Problem to solve
Return only those lines of the records below in which "notebook" appears.

Excerpts from a dataset:
----------------------------------------
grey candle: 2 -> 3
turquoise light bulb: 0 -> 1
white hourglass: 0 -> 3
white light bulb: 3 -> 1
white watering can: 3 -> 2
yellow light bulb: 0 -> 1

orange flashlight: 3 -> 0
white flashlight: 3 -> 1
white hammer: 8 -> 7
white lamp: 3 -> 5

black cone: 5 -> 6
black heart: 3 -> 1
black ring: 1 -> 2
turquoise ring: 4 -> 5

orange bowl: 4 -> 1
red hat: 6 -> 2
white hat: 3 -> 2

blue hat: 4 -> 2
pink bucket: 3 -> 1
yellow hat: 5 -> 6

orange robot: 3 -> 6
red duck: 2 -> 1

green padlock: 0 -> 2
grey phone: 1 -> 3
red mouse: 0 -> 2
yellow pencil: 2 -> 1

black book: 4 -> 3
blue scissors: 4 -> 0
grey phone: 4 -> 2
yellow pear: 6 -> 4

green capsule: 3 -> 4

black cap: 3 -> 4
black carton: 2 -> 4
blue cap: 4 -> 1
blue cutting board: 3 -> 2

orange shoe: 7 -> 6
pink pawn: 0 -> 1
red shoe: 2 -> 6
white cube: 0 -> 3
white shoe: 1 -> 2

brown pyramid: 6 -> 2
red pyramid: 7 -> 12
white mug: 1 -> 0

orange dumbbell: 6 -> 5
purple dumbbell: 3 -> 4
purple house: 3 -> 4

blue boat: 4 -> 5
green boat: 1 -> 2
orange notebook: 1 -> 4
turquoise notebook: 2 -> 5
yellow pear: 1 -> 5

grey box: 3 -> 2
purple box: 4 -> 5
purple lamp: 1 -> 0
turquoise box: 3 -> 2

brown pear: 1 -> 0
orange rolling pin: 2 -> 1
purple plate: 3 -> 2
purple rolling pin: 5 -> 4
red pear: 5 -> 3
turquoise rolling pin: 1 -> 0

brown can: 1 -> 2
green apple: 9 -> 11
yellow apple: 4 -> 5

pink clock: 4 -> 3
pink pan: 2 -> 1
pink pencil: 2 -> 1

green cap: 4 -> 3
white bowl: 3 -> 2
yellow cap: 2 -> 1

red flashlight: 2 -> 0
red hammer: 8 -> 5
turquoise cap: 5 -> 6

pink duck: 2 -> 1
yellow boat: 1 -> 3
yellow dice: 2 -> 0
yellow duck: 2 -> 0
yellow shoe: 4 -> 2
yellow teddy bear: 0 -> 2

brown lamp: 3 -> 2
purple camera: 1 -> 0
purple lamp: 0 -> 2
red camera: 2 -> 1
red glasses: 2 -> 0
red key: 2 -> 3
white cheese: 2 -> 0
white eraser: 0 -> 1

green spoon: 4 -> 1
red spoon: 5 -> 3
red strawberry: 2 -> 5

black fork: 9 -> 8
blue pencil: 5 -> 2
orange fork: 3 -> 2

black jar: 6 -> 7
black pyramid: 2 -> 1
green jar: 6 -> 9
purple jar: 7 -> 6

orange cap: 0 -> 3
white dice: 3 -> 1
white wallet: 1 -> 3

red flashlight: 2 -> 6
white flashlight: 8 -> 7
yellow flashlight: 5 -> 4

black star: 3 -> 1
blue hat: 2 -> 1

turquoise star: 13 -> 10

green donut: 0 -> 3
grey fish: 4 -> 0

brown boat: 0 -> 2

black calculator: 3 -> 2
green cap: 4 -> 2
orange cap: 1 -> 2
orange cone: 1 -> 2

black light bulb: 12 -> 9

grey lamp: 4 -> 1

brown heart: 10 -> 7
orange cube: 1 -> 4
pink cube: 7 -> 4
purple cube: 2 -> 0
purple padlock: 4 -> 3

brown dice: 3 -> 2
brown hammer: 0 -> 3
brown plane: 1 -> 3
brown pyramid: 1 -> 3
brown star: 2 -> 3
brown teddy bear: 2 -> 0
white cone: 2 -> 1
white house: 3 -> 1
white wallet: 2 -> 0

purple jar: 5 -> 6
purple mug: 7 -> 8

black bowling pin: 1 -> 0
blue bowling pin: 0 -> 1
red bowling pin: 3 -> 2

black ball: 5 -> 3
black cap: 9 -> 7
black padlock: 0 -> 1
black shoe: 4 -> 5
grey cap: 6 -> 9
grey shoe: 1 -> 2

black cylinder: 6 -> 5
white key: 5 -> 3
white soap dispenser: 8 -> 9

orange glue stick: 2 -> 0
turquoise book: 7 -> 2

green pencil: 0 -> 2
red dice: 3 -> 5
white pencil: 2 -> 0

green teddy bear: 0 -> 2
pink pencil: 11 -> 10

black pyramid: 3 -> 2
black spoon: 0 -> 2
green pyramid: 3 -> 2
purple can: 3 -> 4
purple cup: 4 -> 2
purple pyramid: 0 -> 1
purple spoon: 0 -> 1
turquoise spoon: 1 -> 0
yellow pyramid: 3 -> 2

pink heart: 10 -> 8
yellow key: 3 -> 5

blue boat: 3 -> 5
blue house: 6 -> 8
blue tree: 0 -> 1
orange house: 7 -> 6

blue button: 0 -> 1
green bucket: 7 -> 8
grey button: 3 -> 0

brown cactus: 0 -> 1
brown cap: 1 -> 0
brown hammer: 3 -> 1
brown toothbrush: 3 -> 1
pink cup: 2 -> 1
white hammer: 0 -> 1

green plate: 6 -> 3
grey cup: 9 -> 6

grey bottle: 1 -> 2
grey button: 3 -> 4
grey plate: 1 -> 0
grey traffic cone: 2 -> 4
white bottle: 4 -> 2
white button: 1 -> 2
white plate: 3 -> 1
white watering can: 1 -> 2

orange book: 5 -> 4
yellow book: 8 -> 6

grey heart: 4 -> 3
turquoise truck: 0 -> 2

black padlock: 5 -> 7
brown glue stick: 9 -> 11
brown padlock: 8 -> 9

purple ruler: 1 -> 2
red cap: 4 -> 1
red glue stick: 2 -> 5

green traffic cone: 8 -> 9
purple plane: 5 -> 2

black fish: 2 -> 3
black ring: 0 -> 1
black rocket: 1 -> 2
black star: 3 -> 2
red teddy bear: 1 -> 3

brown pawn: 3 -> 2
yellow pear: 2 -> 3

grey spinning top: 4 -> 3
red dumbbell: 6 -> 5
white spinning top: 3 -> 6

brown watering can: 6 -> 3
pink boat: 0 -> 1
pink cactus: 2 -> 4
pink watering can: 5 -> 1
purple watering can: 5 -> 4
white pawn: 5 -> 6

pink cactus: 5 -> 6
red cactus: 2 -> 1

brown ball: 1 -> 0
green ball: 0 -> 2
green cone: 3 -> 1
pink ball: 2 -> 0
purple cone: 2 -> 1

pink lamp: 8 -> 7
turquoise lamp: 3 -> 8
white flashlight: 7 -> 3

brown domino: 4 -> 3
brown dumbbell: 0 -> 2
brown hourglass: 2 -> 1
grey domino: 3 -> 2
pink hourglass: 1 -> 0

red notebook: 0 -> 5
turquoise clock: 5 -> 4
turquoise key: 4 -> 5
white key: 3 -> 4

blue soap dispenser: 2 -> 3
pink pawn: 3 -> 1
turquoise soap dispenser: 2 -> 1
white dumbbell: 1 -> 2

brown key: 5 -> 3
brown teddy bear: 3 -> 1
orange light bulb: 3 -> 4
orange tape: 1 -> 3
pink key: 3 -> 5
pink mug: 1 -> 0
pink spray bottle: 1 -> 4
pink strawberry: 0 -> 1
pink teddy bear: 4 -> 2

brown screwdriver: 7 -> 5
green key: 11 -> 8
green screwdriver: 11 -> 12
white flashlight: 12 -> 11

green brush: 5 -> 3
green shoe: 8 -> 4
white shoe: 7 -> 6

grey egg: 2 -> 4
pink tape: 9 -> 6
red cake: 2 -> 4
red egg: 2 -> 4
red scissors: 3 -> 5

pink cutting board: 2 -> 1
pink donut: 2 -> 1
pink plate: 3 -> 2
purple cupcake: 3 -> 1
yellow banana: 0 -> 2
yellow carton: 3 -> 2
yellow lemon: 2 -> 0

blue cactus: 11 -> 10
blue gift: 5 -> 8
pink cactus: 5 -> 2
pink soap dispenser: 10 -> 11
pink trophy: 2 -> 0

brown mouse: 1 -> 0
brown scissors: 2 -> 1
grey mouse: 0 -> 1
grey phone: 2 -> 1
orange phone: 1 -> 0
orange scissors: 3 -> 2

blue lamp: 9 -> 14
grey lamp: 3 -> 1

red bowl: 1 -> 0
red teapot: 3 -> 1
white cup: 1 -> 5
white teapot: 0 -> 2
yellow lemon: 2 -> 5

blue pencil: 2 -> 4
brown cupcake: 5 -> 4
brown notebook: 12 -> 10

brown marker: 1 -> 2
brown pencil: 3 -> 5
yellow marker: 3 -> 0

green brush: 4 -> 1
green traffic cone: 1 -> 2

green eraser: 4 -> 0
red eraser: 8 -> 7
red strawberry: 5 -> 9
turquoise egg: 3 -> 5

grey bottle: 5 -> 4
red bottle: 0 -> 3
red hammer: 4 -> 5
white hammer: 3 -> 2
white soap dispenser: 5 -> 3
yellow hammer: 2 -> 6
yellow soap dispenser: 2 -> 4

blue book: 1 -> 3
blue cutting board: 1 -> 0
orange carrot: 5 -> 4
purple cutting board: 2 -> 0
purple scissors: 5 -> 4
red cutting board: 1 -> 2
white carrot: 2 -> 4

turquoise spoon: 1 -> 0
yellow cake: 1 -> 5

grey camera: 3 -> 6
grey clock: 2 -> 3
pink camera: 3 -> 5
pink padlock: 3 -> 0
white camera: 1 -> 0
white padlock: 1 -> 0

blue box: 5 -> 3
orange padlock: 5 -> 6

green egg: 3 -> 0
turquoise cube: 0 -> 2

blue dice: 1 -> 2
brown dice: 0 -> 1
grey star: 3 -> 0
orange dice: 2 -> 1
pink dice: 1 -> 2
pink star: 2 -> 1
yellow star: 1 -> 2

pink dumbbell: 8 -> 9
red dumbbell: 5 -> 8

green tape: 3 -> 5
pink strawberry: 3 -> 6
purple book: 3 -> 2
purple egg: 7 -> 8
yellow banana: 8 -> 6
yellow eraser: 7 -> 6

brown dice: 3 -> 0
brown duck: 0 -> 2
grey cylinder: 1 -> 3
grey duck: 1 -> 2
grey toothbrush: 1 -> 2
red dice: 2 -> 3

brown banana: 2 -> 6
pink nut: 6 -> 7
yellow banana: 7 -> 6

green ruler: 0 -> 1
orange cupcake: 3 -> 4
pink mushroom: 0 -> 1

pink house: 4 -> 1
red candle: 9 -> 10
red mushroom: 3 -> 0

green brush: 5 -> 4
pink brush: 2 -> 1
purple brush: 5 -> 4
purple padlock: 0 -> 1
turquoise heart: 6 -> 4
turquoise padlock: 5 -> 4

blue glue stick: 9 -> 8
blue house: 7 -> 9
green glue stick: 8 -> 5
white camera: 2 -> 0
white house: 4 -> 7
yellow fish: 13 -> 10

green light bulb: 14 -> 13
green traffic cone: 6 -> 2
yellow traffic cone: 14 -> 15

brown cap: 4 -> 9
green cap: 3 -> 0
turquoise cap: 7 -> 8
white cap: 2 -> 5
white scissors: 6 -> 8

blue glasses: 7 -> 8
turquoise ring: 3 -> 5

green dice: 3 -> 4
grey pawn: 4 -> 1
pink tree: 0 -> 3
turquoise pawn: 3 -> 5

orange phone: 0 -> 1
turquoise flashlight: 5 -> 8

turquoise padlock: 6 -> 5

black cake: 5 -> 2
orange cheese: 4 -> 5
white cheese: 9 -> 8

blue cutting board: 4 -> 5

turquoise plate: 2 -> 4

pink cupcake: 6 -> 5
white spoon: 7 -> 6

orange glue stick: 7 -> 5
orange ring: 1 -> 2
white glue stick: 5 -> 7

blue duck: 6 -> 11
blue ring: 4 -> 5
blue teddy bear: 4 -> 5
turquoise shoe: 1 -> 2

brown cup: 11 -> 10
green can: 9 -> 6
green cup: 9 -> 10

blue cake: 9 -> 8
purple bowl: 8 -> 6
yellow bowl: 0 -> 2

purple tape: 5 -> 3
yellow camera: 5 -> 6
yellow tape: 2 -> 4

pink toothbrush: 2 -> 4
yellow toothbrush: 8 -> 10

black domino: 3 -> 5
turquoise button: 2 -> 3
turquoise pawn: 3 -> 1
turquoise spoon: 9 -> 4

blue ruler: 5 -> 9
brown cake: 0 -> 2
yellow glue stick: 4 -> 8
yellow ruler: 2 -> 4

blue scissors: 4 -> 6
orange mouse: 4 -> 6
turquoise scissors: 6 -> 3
----------------------------------------
Task response
orange notebook: 1 -> 4
turquoise notebook: 2 -> 5
red notebook: 0 -> 5
brown notebook: 12 -> 10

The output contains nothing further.